━━━━━ Input data ━━━━━

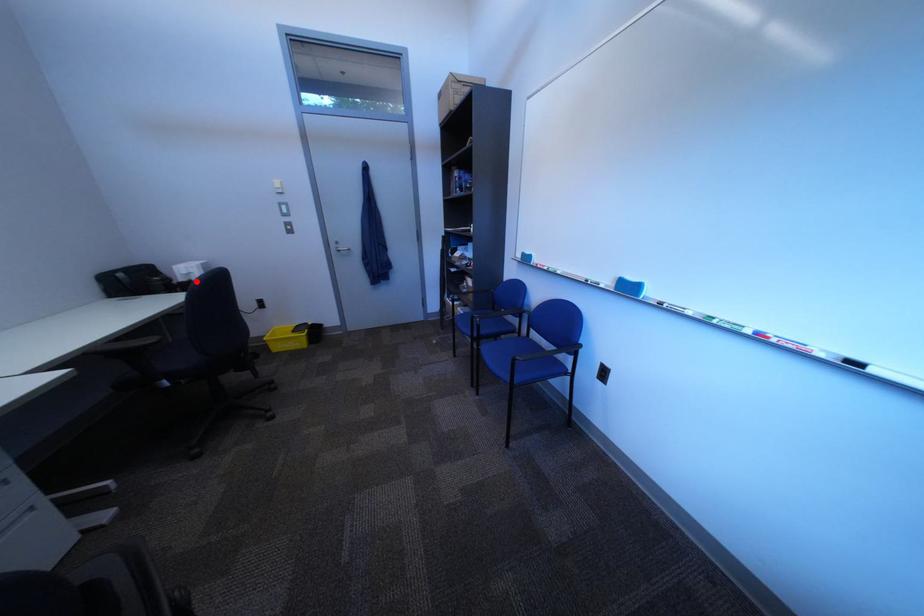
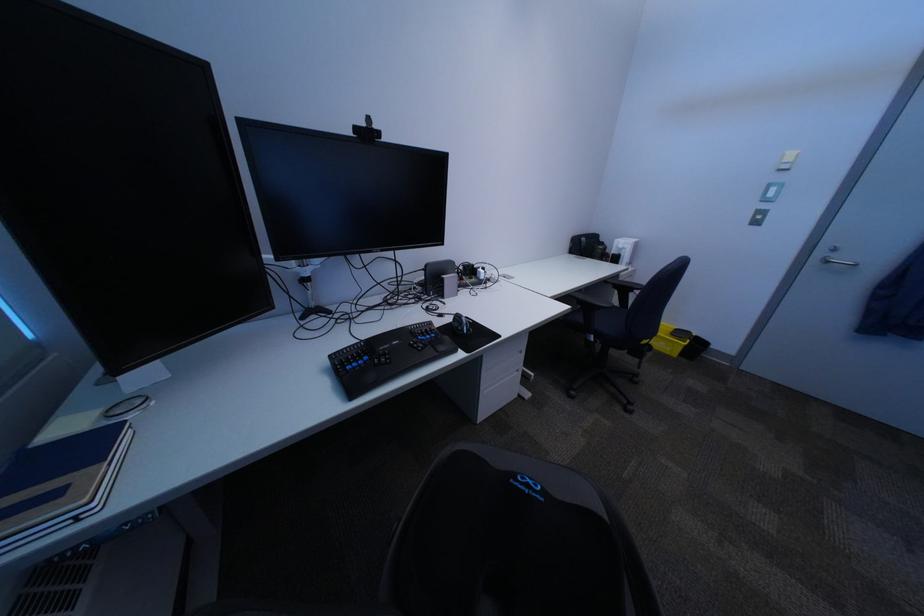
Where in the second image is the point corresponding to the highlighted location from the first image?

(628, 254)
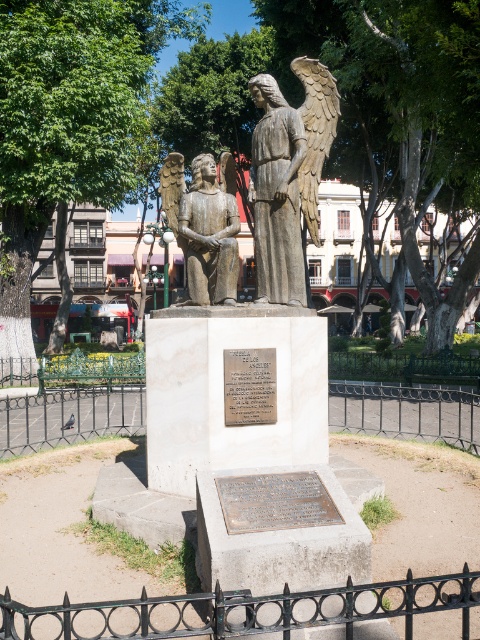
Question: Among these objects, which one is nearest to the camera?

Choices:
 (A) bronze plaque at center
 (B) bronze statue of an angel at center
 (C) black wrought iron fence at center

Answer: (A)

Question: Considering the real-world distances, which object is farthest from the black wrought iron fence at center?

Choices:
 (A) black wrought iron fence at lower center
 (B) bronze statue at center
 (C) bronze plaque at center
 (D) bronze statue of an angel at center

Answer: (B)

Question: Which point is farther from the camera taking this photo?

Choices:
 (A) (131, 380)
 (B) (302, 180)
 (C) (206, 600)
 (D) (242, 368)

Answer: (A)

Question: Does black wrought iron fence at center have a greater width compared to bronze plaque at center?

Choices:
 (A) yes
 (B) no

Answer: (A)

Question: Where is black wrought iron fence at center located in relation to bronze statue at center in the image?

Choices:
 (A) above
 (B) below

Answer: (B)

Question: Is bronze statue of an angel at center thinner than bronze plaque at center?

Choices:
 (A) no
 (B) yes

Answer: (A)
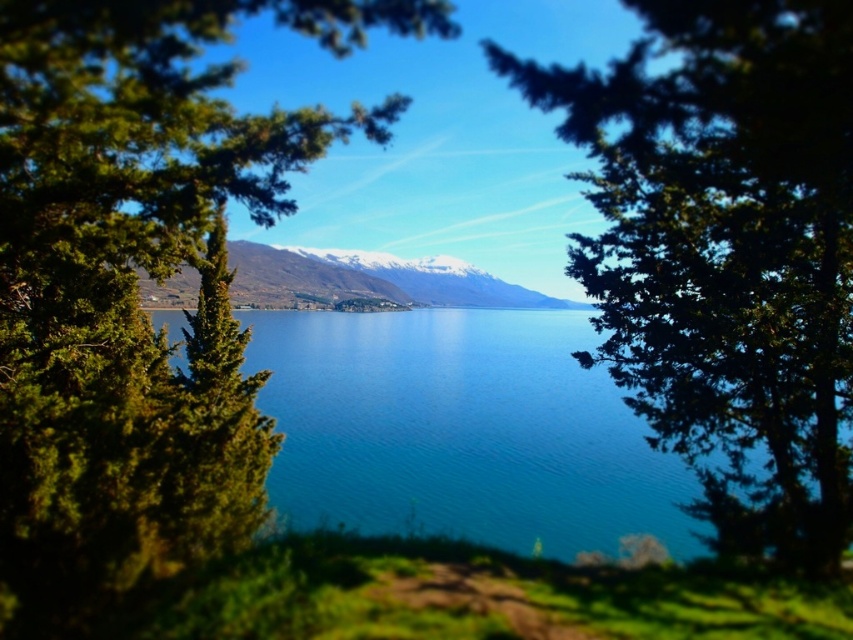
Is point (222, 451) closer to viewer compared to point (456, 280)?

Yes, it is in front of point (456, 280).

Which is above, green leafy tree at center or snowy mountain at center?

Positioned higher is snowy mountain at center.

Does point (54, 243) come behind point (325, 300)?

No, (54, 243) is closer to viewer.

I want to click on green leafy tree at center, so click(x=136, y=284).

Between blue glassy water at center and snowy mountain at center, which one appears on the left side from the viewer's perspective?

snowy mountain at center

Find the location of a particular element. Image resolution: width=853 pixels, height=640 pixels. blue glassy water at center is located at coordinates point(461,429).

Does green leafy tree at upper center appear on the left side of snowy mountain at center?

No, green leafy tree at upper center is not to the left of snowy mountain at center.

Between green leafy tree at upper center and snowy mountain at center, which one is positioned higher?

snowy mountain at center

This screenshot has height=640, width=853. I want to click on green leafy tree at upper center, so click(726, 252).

━━━━━
━━━━━ Input data ━━━━━

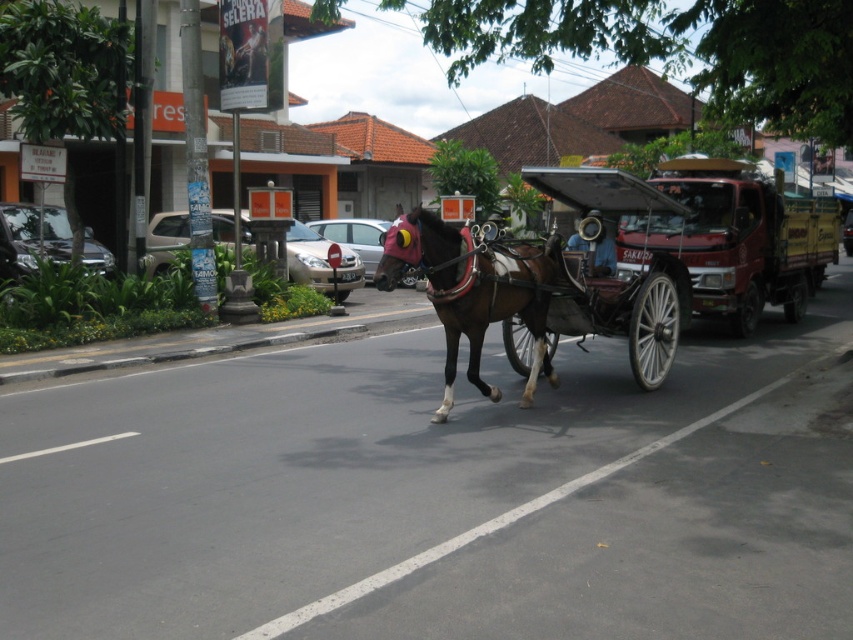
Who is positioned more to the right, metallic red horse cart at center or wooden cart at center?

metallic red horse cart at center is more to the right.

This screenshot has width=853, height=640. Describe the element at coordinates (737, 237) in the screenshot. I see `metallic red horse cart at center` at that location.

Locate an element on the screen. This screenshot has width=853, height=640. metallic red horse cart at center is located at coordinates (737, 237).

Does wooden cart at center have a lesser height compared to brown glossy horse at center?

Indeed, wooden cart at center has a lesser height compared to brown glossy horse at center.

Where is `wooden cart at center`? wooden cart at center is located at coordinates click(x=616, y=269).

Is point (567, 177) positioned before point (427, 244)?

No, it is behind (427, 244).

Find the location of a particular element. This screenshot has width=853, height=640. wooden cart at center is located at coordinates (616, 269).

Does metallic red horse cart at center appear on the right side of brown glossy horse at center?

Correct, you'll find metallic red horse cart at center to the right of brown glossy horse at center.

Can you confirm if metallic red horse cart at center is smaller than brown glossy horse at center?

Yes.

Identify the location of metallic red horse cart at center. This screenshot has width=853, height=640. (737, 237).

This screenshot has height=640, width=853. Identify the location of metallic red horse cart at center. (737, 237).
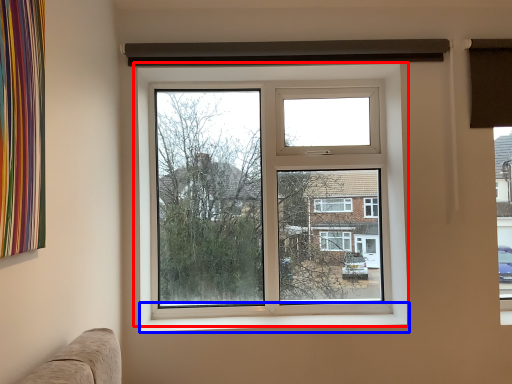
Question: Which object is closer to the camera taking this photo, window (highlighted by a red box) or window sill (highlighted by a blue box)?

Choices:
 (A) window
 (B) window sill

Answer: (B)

━━━━━
━━━━━ Input data ━━━━━

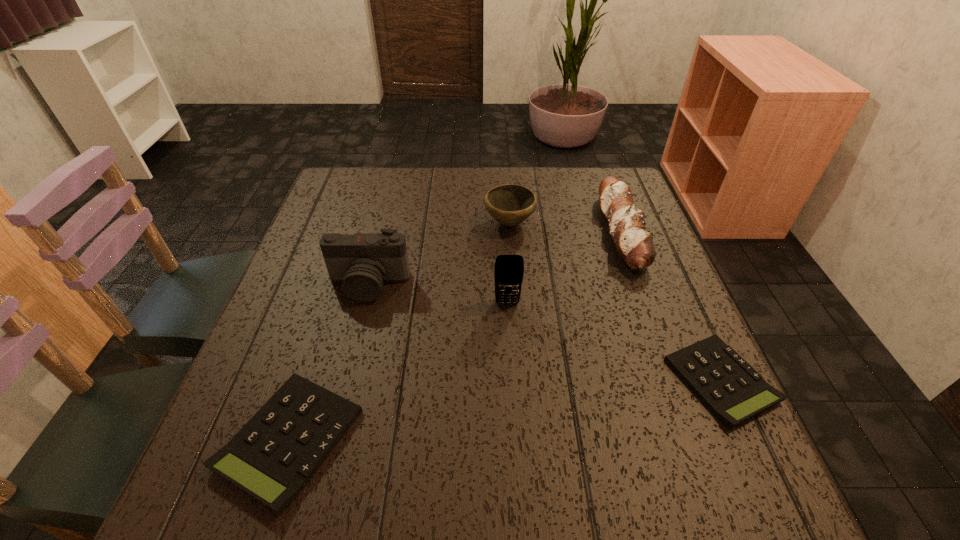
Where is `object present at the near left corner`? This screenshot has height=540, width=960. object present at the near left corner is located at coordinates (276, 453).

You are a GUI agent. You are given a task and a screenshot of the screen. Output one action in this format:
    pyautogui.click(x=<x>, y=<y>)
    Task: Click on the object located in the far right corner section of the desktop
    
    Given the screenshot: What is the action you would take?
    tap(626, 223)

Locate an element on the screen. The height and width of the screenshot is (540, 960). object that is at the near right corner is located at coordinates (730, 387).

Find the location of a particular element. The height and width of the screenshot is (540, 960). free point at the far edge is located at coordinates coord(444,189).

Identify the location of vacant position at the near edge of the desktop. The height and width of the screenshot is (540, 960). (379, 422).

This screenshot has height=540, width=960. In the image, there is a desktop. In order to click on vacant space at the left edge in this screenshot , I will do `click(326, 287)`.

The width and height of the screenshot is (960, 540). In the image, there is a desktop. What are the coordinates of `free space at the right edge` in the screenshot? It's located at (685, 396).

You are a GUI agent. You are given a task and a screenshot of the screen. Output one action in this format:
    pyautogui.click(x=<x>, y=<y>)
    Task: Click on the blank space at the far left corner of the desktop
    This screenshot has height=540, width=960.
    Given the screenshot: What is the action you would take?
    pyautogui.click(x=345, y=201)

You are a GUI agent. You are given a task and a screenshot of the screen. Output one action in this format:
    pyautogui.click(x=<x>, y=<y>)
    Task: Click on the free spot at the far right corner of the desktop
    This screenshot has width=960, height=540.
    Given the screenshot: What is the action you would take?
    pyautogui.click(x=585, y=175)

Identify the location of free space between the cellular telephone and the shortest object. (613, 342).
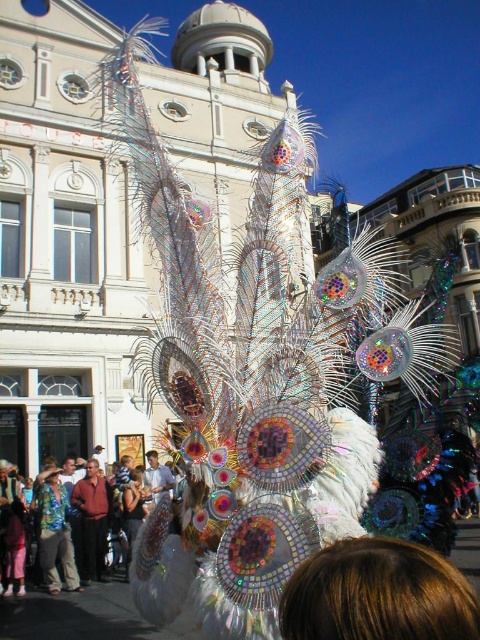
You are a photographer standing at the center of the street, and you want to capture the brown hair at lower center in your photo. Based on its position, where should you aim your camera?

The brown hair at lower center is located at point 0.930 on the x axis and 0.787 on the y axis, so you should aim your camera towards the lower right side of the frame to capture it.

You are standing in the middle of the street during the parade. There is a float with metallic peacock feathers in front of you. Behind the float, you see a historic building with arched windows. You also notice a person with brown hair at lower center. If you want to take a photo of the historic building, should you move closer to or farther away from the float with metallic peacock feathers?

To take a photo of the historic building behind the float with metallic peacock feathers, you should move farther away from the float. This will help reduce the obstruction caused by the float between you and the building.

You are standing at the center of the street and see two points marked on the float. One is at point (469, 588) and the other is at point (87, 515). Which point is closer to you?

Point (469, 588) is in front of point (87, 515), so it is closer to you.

━━━━━

## What you should do
Extract every line of the data above that contains the word "have", treating uppercase and lowercase letters as different.

## Answer in full
Question: Does black wrought iron fence at center have a greater width compared to bronze plaque at center?
Does wooden cart at center have a lesser height compared to brown glossy horse at center?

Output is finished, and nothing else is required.